Work item:
Look below for the line containing "PIR: HC-SR505 -> HC-SR501"; from there through the line containing "PIR pin GND: 3V3 -> GND", both lines included, please set down each line exactly and nothing else.

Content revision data
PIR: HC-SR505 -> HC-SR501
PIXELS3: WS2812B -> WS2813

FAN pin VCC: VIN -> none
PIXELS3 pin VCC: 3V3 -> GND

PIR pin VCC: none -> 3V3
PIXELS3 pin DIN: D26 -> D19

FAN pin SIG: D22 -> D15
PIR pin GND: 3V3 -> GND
---
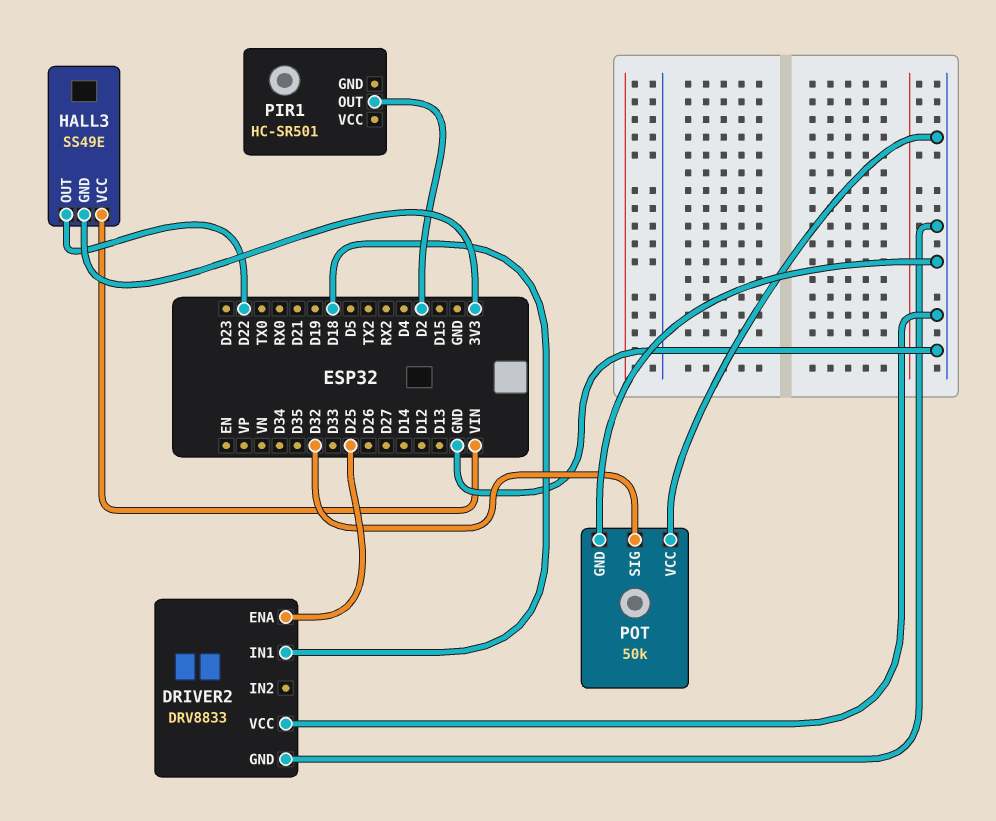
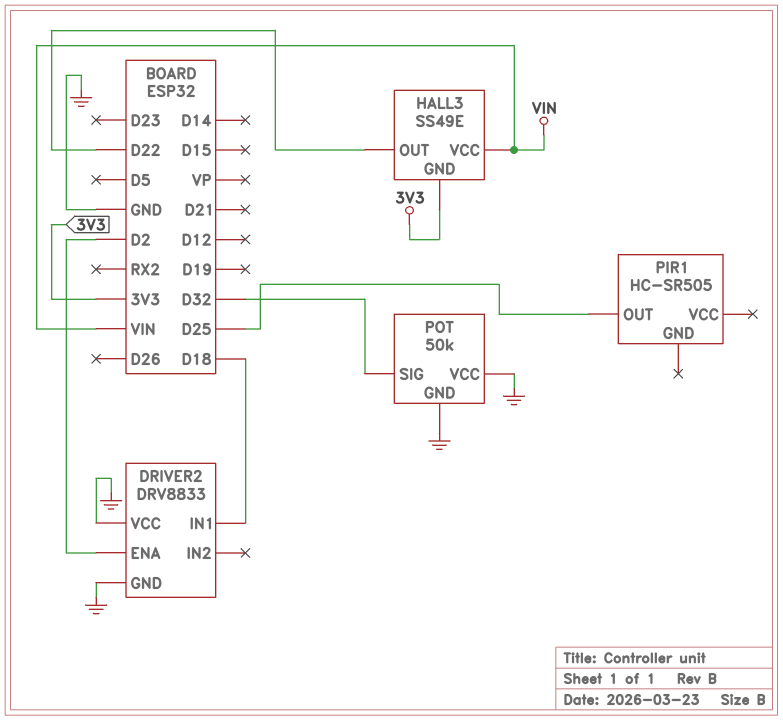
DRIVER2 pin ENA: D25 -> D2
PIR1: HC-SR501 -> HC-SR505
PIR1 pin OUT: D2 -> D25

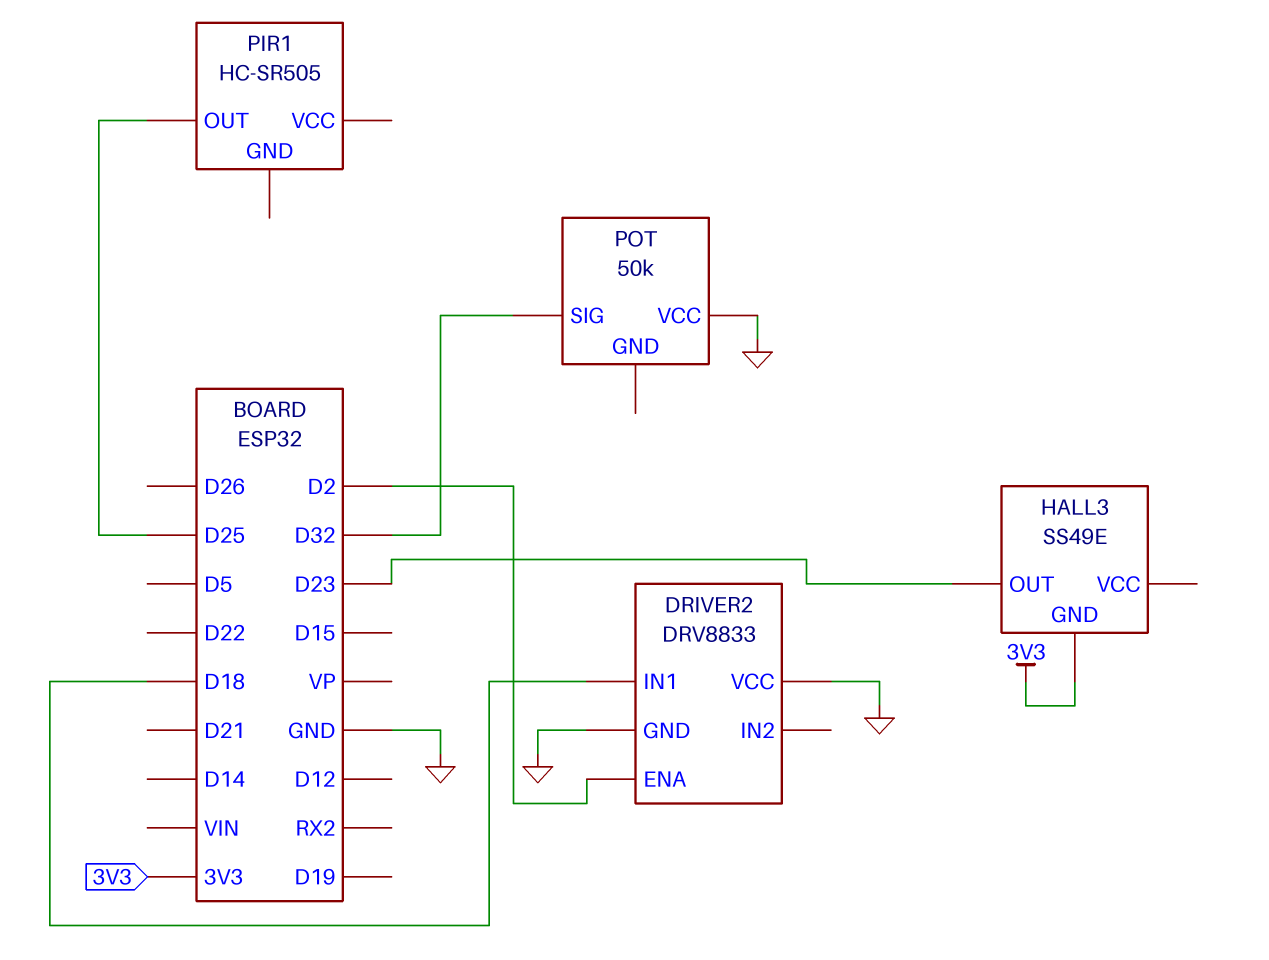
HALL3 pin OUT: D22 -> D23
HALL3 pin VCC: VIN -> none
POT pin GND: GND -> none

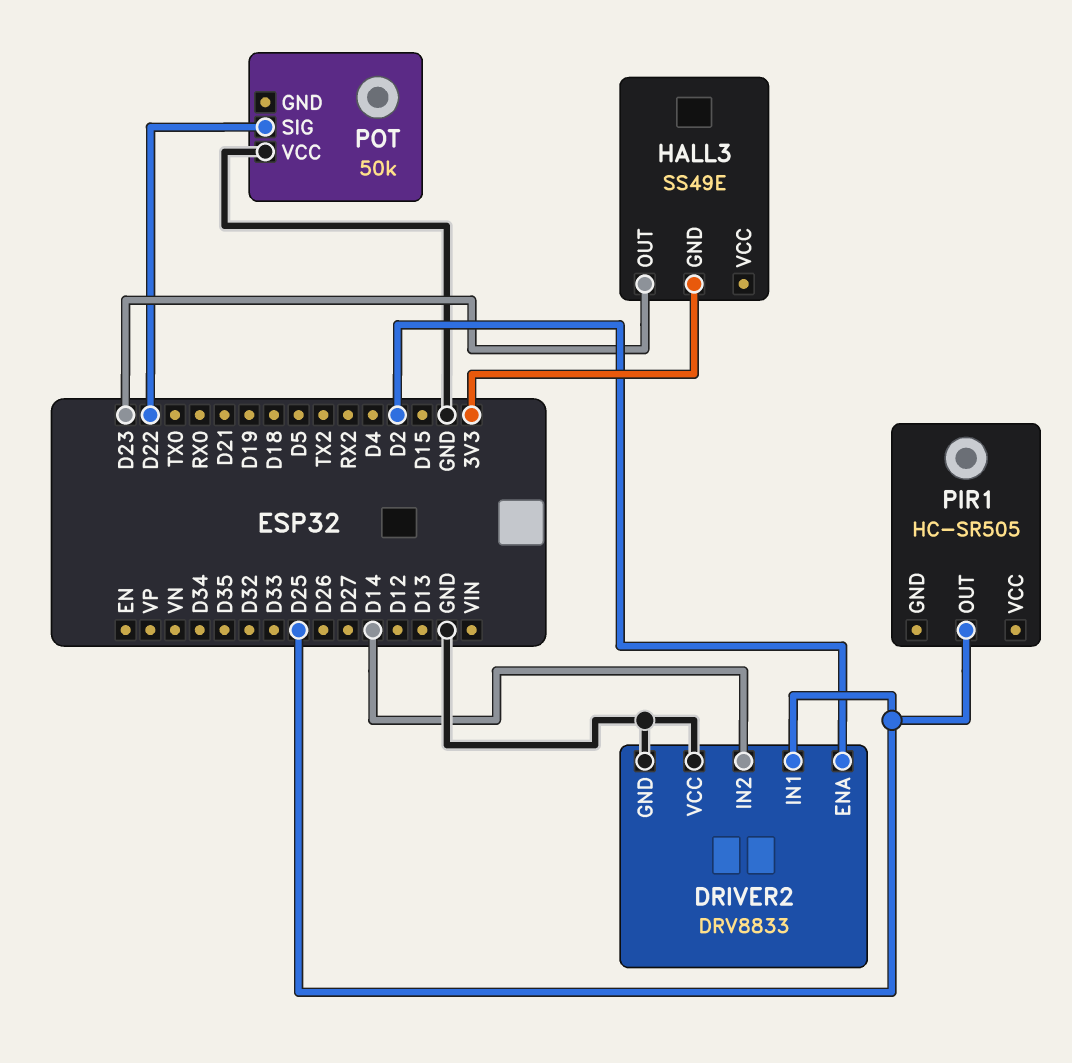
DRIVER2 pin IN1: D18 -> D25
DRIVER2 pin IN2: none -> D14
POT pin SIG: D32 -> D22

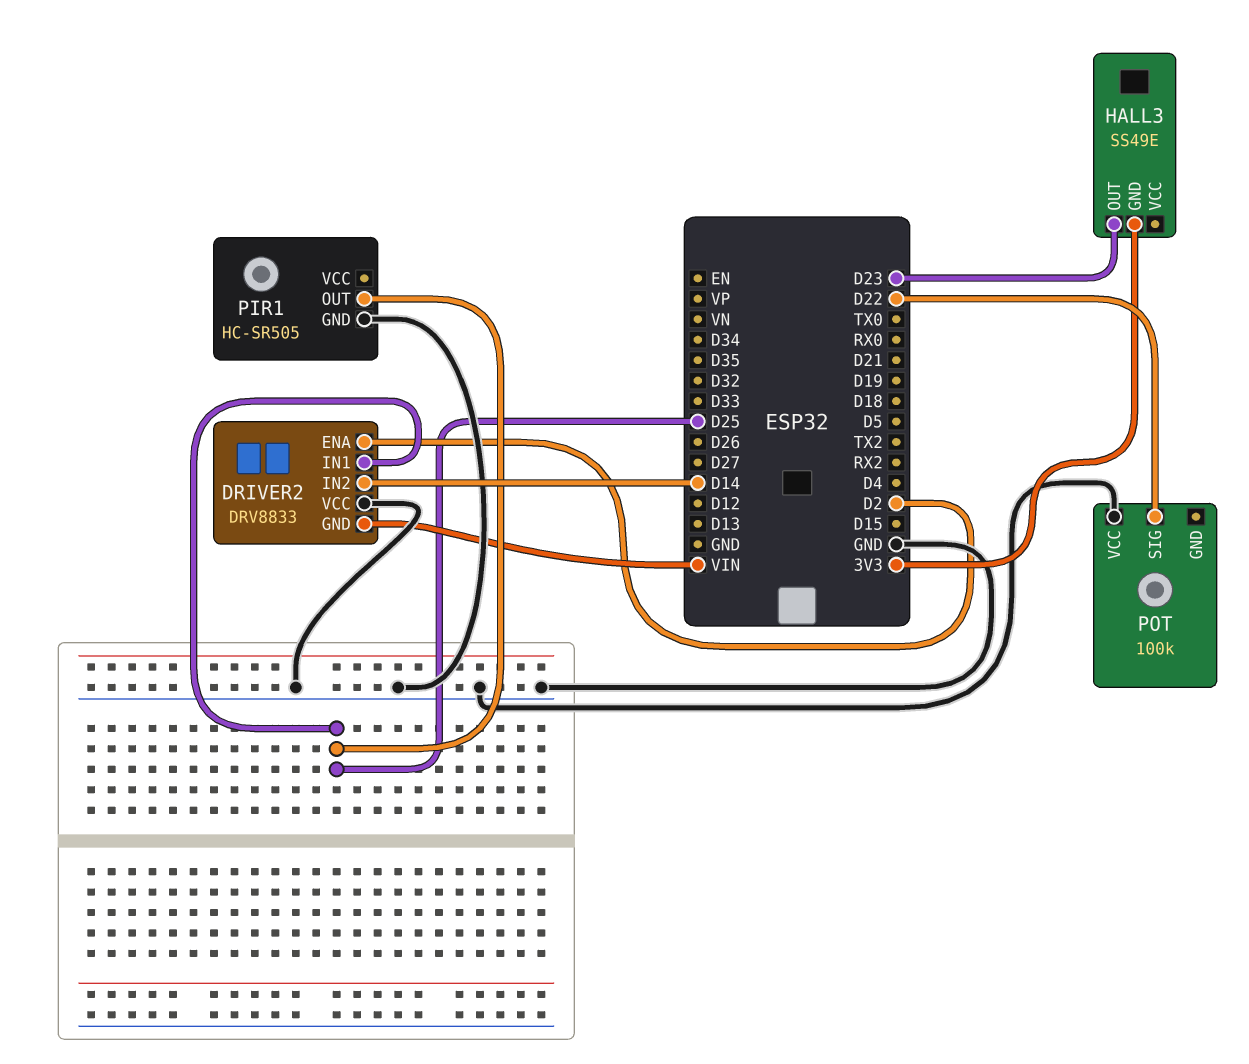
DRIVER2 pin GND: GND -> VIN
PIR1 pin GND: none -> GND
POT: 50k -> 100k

Solution for this exercise:
PIR: HC-SR505 -> HC-SR501
PIXELS3: WS2812B -> WS2813

FAN pin VCC: VIN -> none
PIXELS3 pin VCC: 3V3 -> GND

PIR pin VCC: none -> 3V3
PIXELS3 pin DIN: D26 -> D19

FAN pin SIG: D22 -> D15
PIR pin GND: 3V3 -> GND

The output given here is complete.